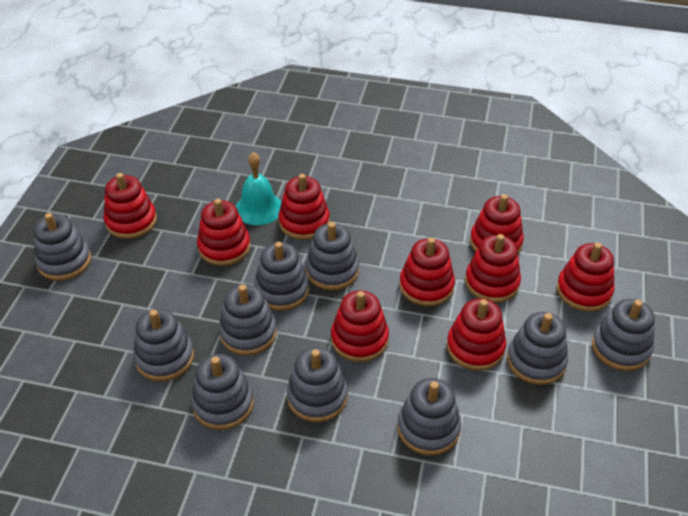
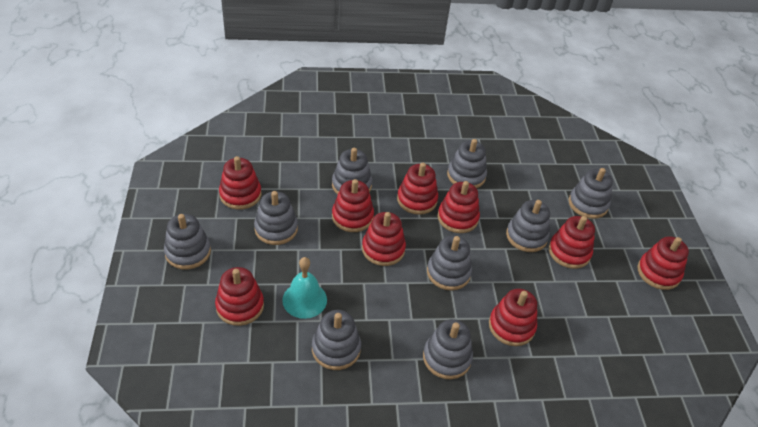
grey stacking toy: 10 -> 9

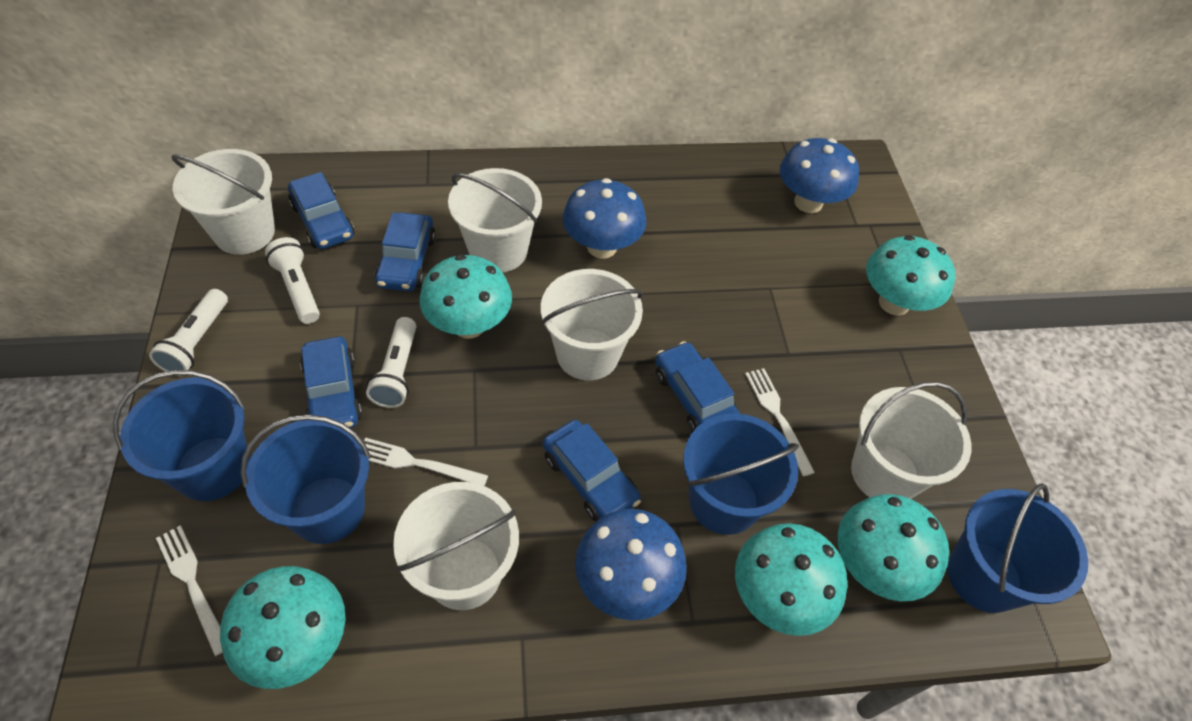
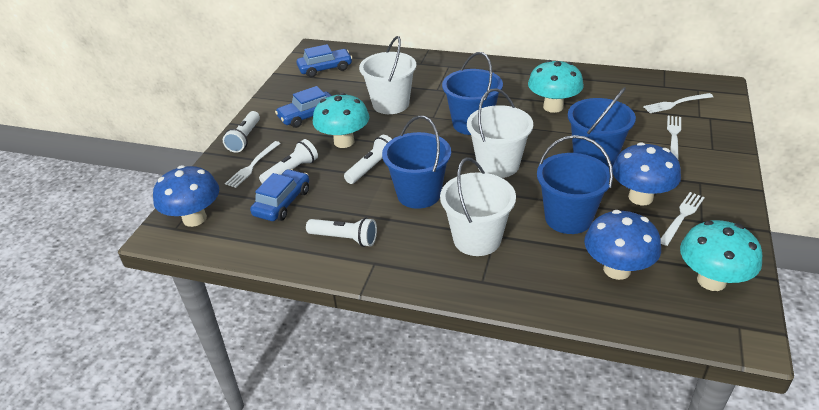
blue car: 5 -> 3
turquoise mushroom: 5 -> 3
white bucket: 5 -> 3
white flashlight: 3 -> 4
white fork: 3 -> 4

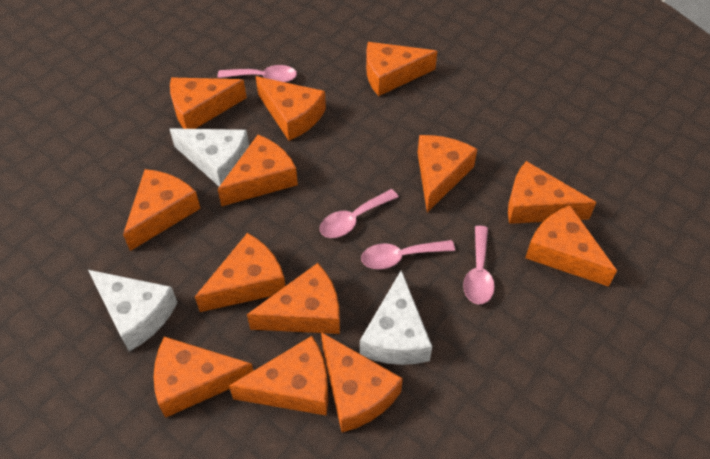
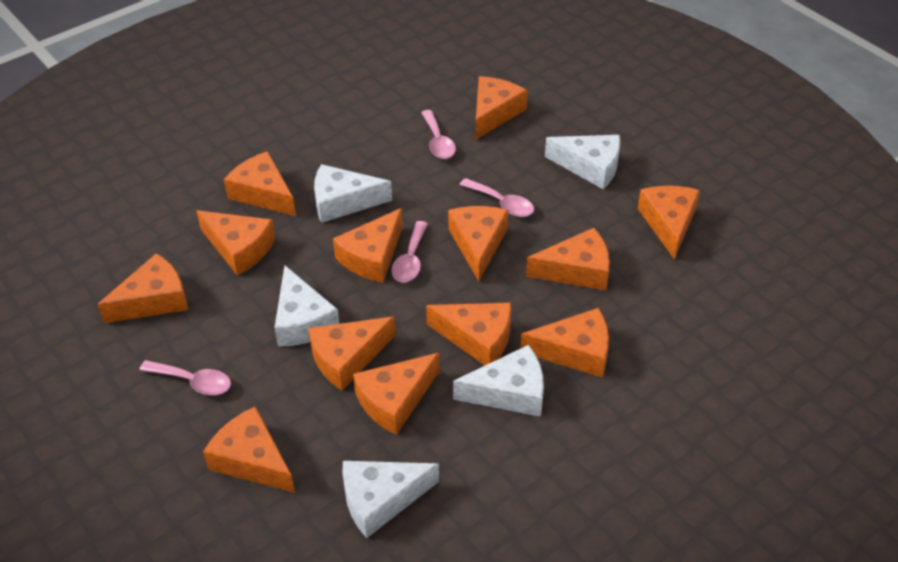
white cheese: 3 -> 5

## Task to carry out
Output the full material above exactly, leaving every picture out.

## Answer box
grey stacking toy: 10 -> 9

blue car: 5 -> 3
turquoise mushroom: 5 -> 3
white bucket: 5 -> 3
white flashlight: 3 -> 4
white fork: 3 -> 4

white cheese: 3 -> 5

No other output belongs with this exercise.